Going from the top of the data below, give again each line through the one containing "Image attached. H&E-stained", both ends kept.

GIVEN RECORDS:
---
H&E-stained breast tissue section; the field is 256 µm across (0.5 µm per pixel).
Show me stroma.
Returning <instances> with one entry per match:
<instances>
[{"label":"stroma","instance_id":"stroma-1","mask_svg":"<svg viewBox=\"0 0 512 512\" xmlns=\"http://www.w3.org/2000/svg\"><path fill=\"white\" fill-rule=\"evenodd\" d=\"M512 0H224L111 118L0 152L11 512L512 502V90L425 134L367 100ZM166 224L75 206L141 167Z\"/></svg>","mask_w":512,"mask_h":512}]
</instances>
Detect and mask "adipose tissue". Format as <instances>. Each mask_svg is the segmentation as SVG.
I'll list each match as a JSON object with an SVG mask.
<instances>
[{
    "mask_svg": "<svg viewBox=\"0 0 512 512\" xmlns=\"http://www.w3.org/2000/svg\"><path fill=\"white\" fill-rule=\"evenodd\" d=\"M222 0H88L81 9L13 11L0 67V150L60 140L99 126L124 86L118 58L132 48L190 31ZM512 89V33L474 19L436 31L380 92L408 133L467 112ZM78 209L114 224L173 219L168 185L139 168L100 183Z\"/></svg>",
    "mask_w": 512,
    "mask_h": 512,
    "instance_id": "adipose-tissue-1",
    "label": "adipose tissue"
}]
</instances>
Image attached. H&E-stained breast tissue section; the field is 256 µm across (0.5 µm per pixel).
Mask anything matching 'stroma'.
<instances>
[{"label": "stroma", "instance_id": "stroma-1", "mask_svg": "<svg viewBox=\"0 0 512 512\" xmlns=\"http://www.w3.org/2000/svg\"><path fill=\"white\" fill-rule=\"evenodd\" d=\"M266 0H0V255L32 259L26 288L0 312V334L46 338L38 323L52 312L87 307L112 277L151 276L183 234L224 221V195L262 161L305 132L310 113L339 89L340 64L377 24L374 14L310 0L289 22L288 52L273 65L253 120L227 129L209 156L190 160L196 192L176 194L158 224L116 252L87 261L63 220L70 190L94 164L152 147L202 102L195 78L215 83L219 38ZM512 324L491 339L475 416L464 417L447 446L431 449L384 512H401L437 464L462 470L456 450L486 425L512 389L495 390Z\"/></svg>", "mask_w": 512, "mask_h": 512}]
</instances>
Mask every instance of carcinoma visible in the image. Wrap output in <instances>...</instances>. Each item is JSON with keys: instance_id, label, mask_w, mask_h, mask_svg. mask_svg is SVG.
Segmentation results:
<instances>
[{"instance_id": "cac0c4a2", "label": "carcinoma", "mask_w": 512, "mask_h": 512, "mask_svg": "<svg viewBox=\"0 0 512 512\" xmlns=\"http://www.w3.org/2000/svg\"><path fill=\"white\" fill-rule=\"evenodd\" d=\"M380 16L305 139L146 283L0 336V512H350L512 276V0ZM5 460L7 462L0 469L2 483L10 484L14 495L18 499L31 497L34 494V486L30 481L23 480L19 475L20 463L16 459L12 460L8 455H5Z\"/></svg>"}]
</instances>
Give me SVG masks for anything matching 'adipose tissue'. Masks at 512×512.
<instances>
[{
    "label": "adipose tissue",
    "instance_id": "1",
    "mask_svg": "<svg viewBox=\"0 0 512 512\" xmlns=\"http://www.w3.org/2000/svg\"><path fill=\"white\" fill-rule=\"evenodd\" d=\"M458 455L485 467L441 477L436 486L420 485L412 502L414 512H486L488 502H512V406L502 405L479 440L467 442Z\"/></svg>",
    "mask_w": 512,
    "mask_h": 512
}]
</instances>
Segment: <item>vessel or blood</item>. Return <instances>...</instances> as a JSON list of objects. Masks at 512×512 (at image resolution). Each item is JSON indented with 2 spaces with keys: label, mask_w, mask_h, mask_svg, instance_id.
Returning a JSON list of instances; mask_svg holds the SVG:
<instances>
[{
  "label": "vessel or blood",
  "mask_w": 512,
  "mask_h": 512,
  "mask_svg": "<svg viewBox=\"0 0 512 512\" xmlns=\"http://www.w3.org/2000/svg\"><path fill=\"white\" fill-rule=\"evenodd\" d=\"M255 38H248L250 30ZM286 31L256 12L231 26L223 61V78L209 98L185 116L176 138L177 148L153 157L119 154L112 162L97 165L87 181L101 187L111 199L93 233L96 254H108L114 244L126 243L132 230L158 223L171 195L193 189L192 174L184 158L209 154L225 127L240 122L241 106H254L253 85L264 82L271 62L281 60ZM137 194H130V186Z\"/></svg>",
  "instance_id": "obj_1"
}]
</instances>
---
TASK RESULT:
H&E-stained breast tissue section; the field is 256 µm across (0.5 µm per pixel).
Show me stroma.
Returning <instances> with one entry per match:
<instances>
[{"label":"stroma","instance_id":"stroma-1","mask_svg":"<svg viewBox=\"0 0 512 512\" xmlns=\"http://www.w3.org/2000/svg\"><path fill=\"white\" fill-rule=\"evenodd\" d=\"M512 0H224L111 118L0 152L11 512L512 502V90L425 134L367 100ZM166 224L75 206L141 167Z\"/></svg>","mask_w":512,"mask_h":512}]
</instances>
Detect and mask "adipose tissue". Format as <instances>. Each mask_svg is the segmentation as SVG.
I'll list each match as a JSON object with an SVG mask.
<instances>
[{
    "mask_svg": "<svg viewBox=\"0 0 512 512\" xmlns=\"http://www.w3.org/2000/svg\"><path fill=\"white\" fill-rule=\"evenodd\" d=\"M222 0H88L81 9L13 11L0 67V150L60 140L99 126L124 86L118 58L132 48L190 31ZM512 89V33L474 19L436 31L380 92L408 133L467 112ZM78 209L114 224L173 219L168 185L139 168L100 183Z\"/></svg>",
    "mask_w": 512,
    "mask_h": 512,
    "instance_id": "adipose-tissue-1",
    "label": "adipose tissue"
}]
</instances>
Image attached. H&E-stained breast tissue section; the field is 256 µm across (0.5 µm per pixel).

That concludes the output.